- [Work to complete] Search term "strawberry": please show all lines in the listing that contain it.

- [Supplied entries]
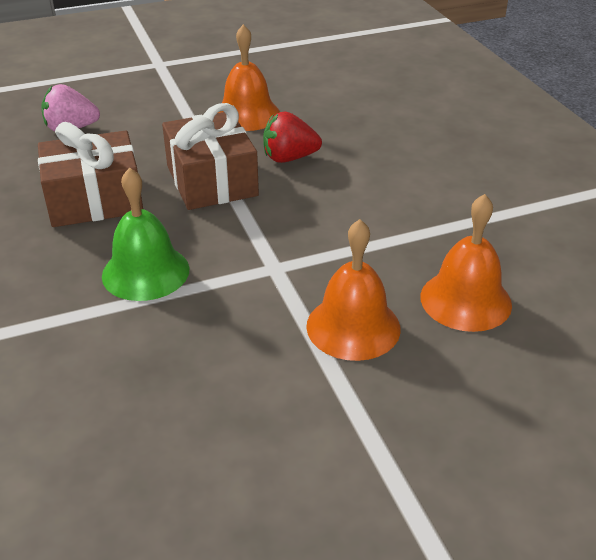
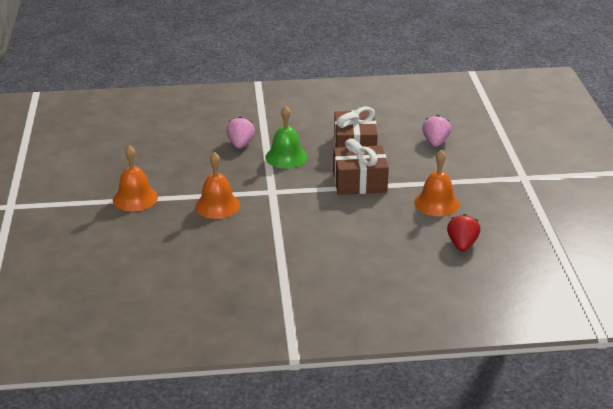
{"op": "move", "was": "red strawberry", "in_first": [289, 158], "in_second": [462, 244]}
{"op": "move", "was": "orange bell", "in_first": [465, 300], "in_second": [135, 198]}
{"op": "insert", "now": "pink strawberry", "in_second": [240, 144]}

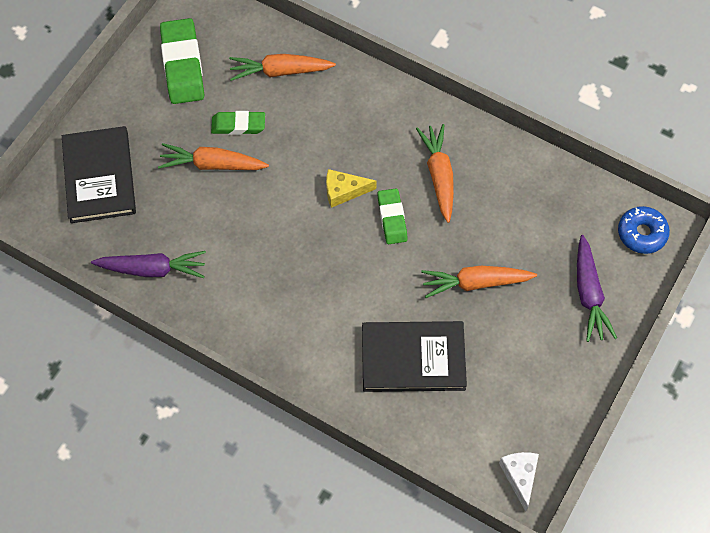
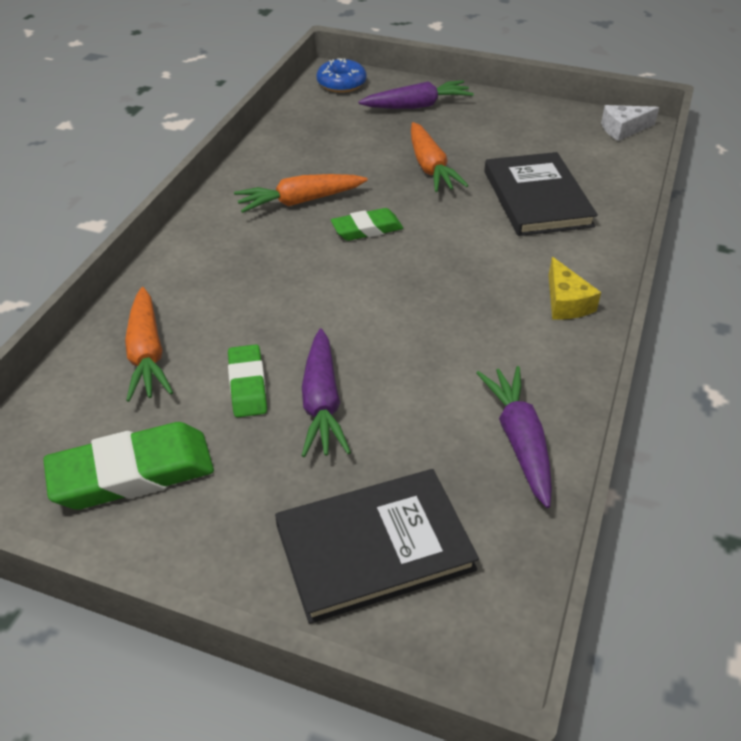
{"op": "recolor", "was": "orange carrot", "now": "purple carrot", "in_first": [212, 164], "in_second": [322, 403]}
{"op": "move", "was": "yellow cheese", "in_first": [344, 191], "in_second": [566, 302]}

- [Solution below]
{"op": "move", "was": "red strawberry", "in_first": [289, 158], "in_second": [462, 244]}
{"op": "insert", "now": "pink strawberry", "in_second": [240, 144]}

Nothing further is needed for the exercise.